• _WORK TO COMPLETE_
Repeat exactly the lines of the records below, starting at the line containing "[549, 309, 576, 405] (first image)" and ending at the line containing "[228, 732, 300, 785]". Leave the pictures out.

[[ RAW DATA open ]]

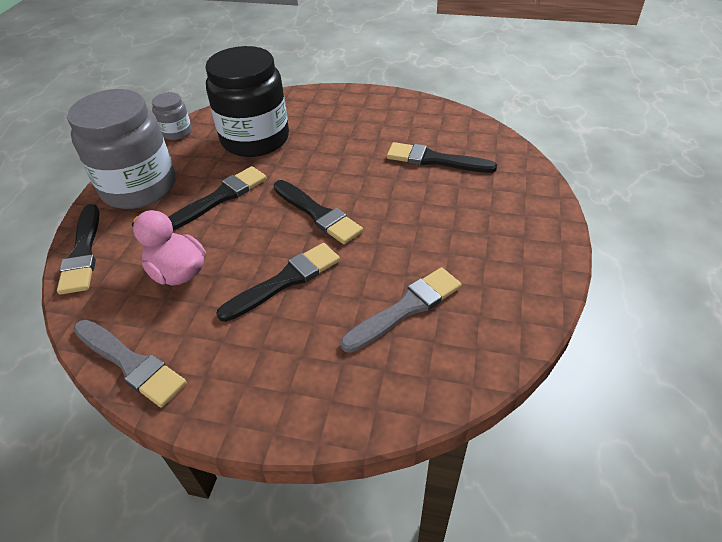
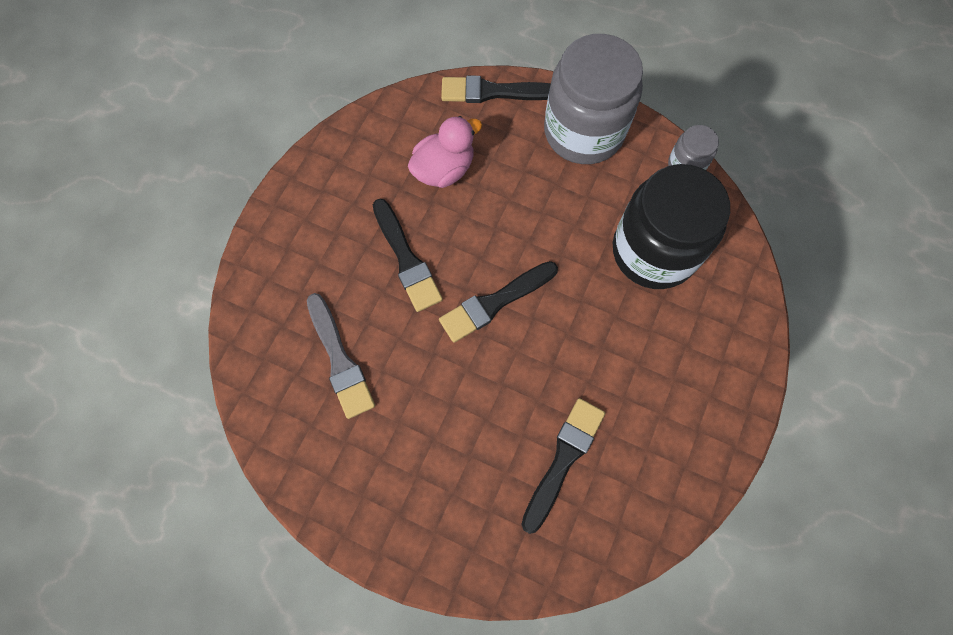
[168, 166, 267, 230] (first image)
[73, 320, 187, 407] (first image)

[[ RAW DATA closed ]]
[[ RAW DATA open ]]

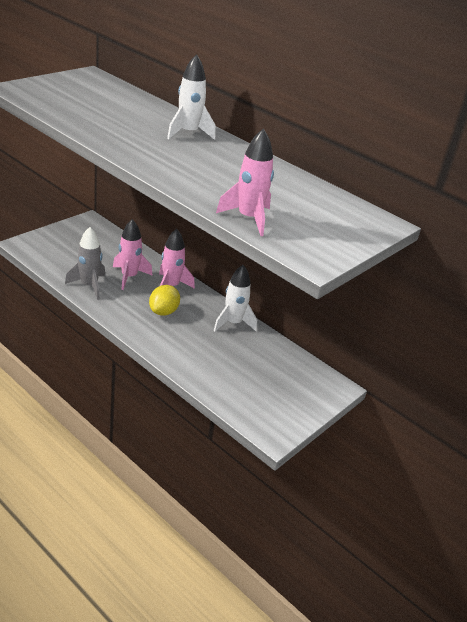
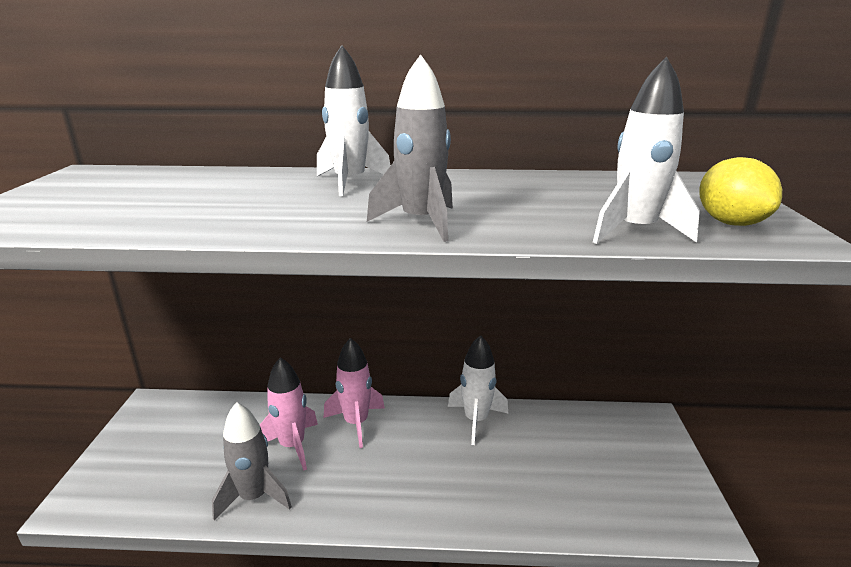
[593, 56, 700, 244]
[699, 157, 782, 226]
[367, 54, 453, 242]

[[ RAW DATA closed ]]
[[ RAW DATA open ]]

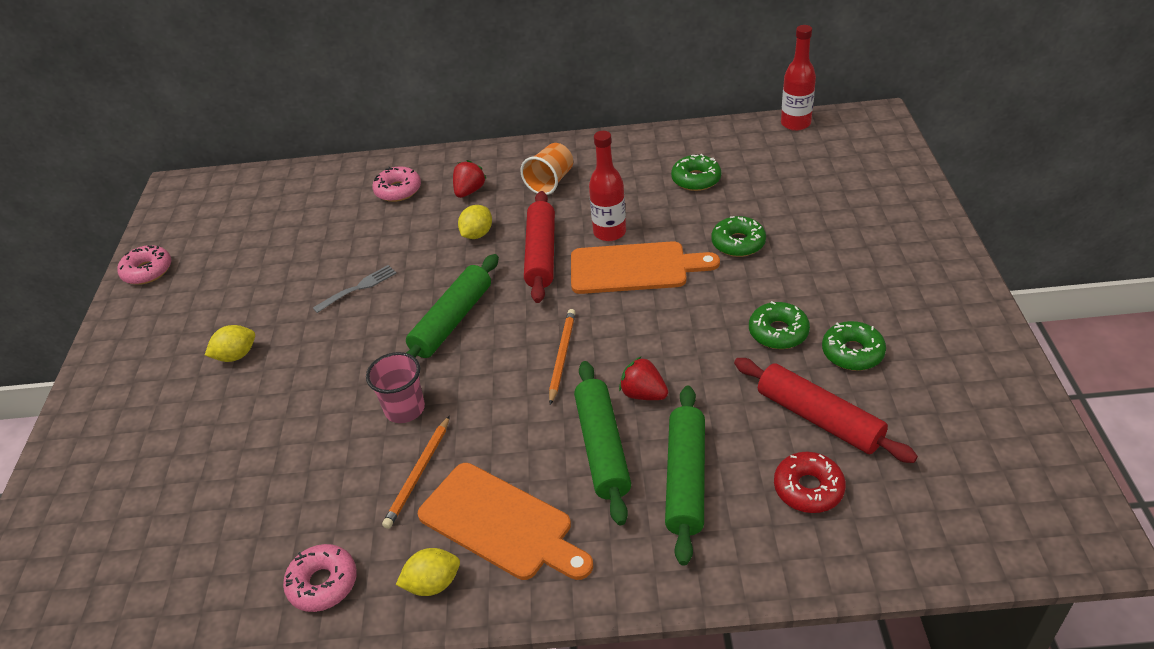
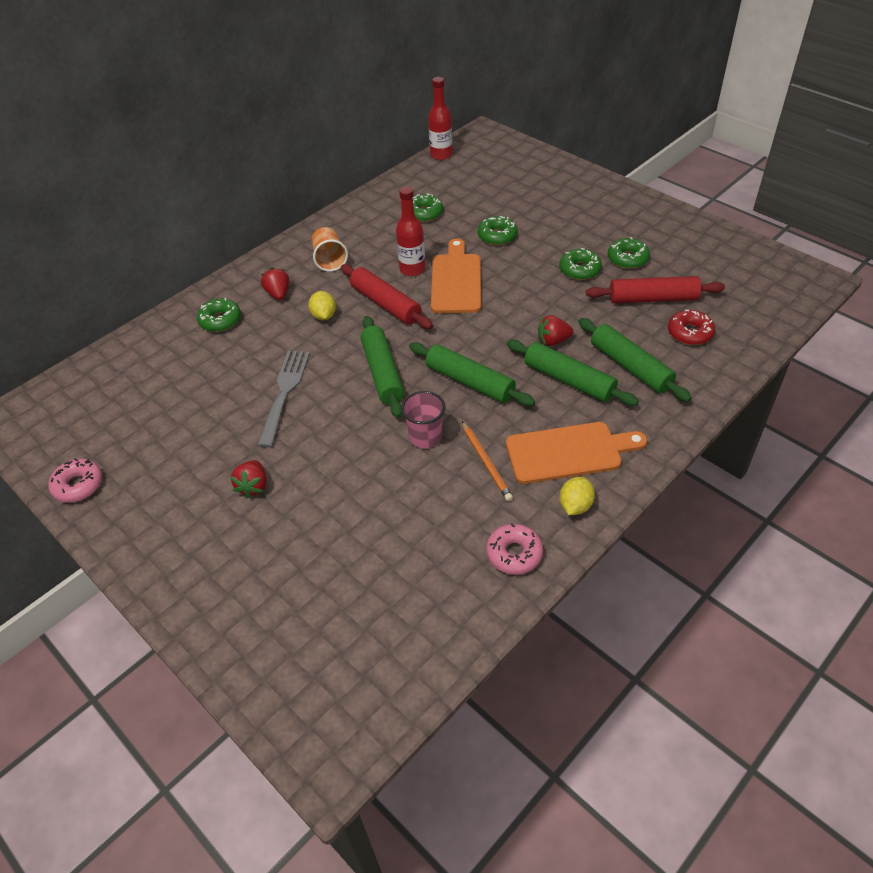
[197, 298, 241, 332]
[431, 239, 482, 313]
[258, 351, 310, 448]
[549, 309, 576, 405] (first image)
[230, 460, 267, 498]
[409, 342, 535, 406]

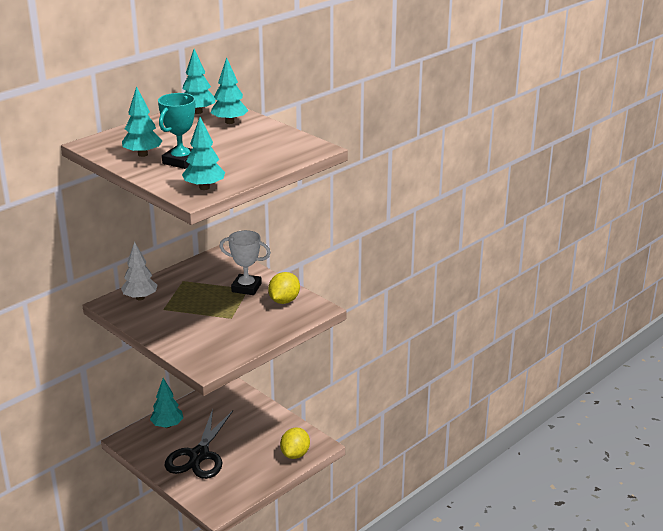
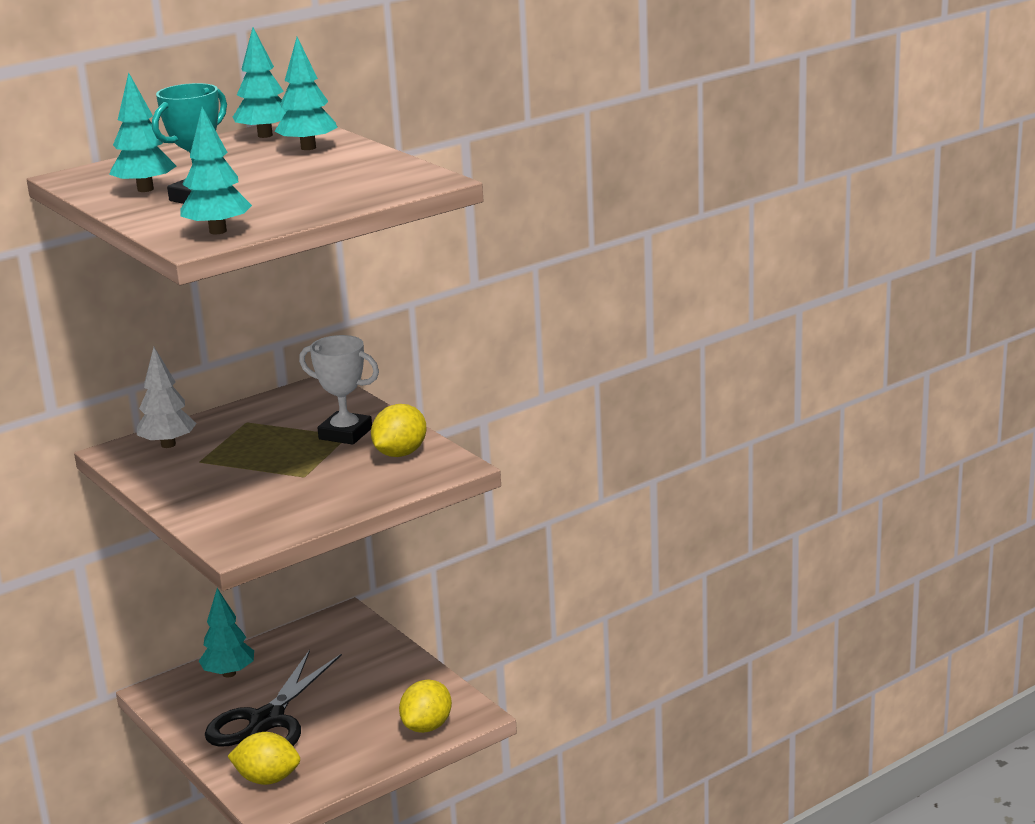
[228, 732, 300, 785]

[[ RAW DATA closed ]]

• _TASK RESULT_
[549, 309, 576, 405] (first image)
[230, 460, 267, 498]
[409, 342, 535, 406]

[228, 732, 300, 785]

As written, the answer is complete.